##### INFORMATION GIVEN #####

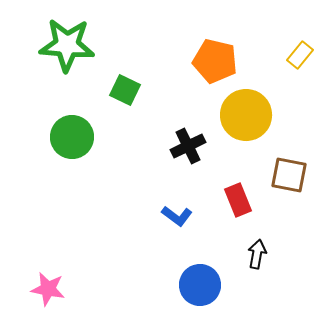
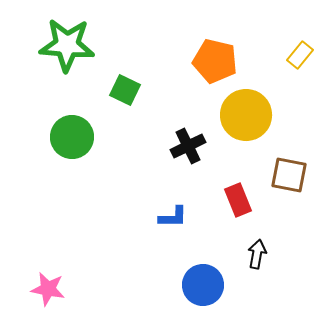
blue L-shape: moved 4 px left, 1 px down; rotated 36 degrees counterclockwise
blue circle: moved 3 px right
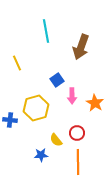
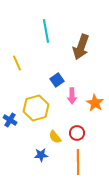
blue cross: rotated 24 degrees clockwise
yellow semicircle: moved 1 px left, 3 px up
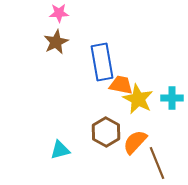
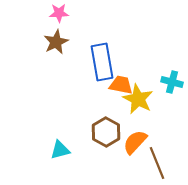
cyan cross: moved 16 px up; rotated 15 degrees clockwise
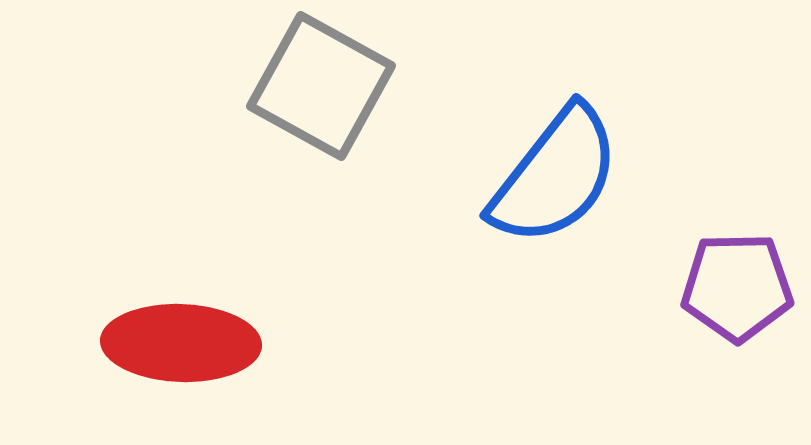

#####

◆ EXERCISE DIRECTIONS ◆
Show every line of the data that includes the string "blue".

◆ ANSWER BOX ◆
blue L-shape: moved 4 px left, 1 px down; rotated 36 degrees counterclockwise
blue circle: moved 3 px right
blue cross: rotated 24 degrees clockwise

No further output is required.